» **TASK**
Could you filter the data below down to the lines that hold the word "cyan"?

» **EXERCISE DATA**
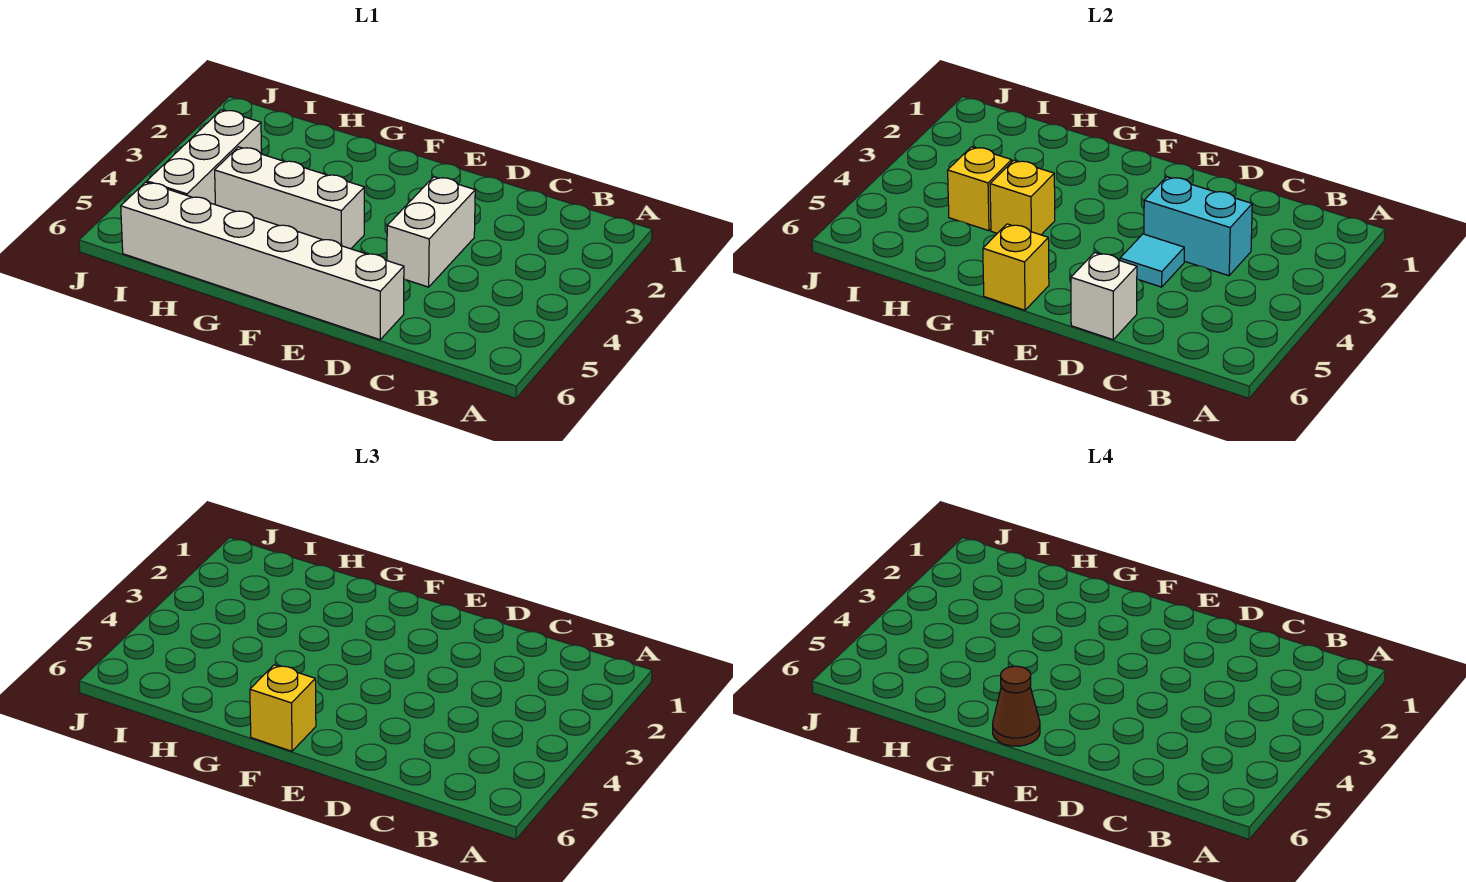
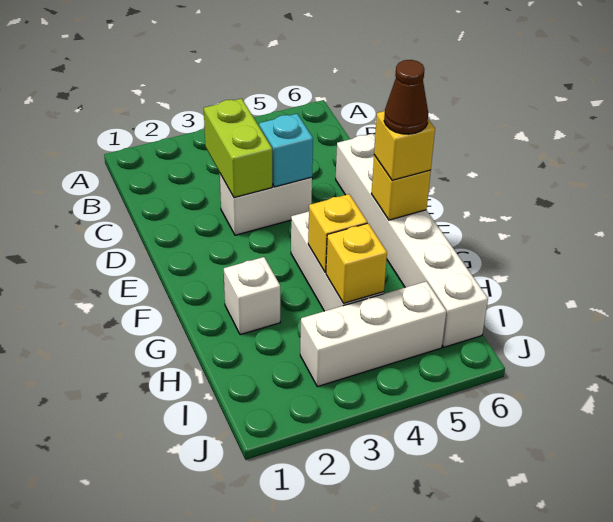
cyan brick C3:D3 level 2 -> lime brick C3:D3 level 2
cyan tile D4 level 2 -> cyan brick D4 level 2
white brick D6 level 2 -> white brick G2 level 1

» **RESULT**
cyan brick C3:D3 level 2 -> lime brick C3:D3 level 2
cyan tile D4 level 2 -> cyan brick D4 level 2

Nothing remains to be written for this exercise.